Segment Start: RAW DATA

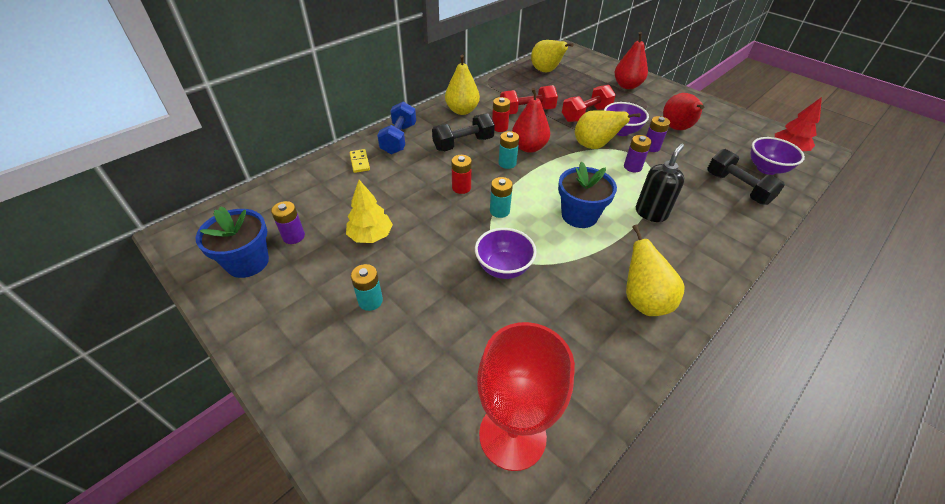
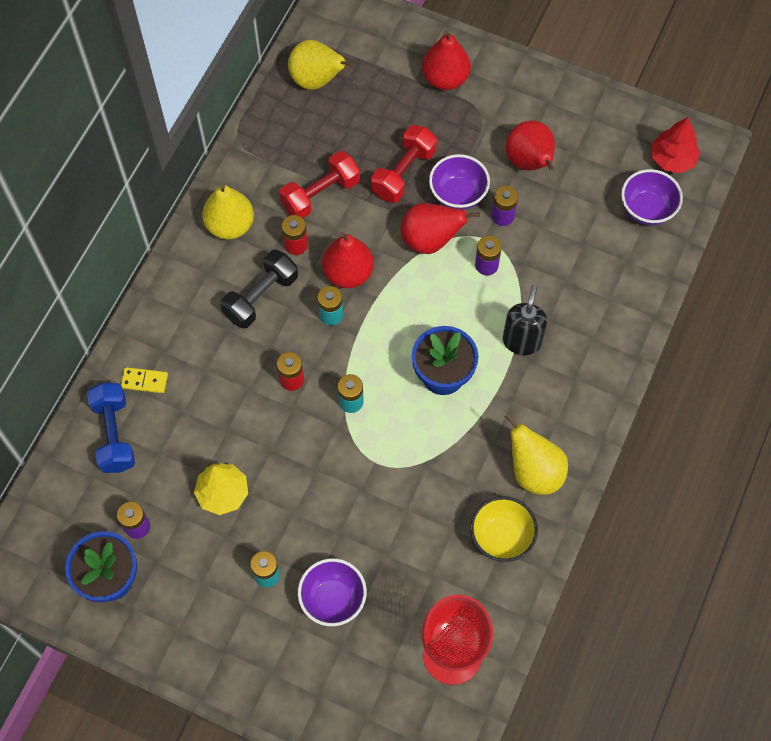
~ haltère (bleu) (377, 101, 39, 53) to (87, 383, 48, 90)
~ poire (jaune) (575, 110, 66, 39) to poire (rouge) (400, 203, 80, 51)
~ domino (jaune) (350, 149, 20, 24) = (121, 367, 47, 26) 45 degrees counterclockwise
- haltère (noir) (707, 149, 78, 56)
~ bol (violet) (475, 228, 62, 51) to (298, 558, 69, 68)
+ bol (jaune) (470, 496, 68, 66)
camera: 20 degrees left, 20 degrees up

Segment End: RAW DATA
Segment Start: RAW DATA

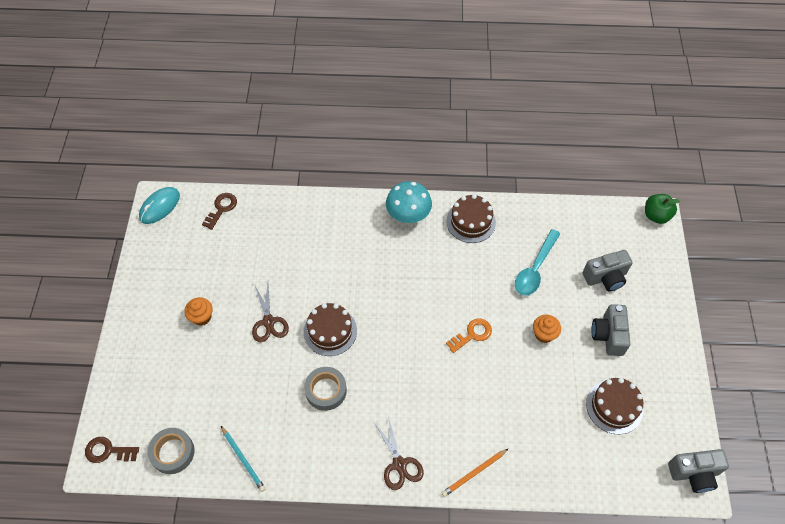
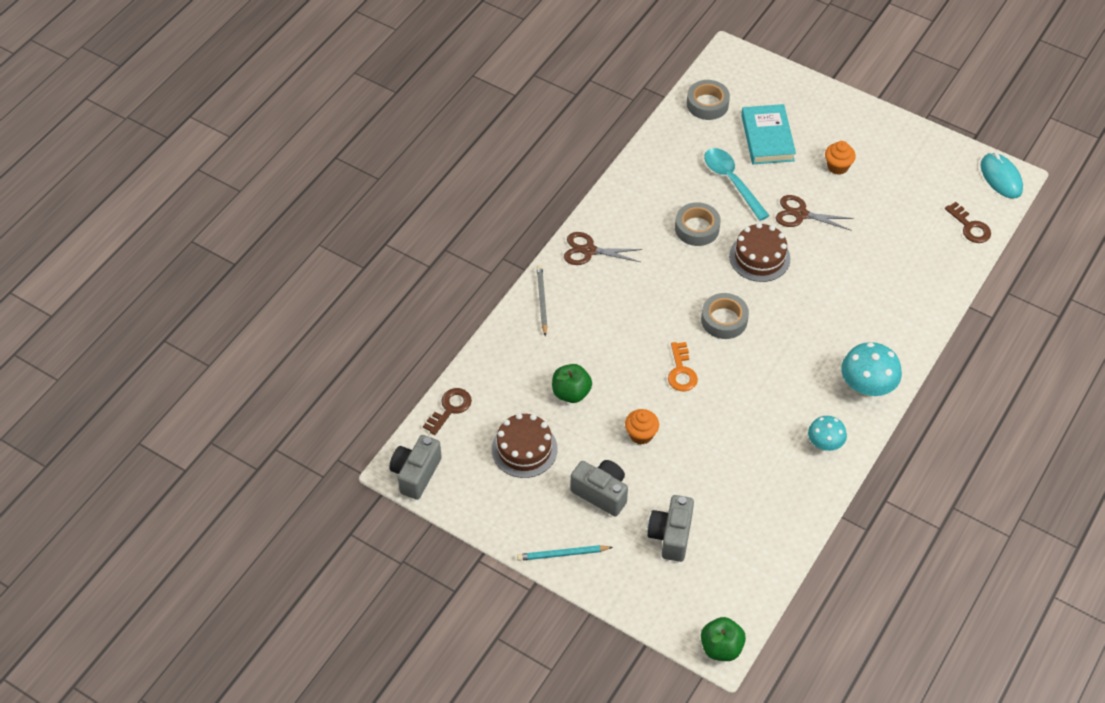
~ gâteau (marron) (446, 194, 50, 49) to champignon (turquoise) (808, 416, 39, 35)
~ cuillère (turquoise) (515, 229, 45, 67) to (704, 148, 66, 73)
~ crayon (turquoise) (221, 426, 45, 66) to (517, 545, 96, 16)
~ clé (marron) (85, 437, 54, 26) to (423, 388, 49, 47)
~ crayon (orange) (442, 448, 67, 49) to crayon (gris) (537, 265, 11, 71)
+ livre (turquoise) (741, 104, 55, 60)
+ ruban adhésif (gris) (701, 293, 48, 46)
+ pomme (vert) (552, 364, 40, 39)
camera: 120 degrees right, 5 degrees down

Segment End: RAW DATA

• _EXERCISE BRIEF_
From the records above, transcribe exactly the run of lines that opens with the line holding "383, 48, 90)" and closes with the line holding "- haltère (noir) (707, 149, 78, 56)", both included.

• _ANSWER TO THE PROBLEM_
~ haltère (bleu) (377, 101, 39, 53) to (87, 383, 48, 90)
~ poire (jaune) (575, 110, 66, 39) to poire (rouge) (400, 203, 80, 51)
~ domino (jaune) (350, 149, 20, 24) = (121, 367, 47, 26) 45 degrees counterclockwise
- haltère (noir) (707, 149, 78, 56)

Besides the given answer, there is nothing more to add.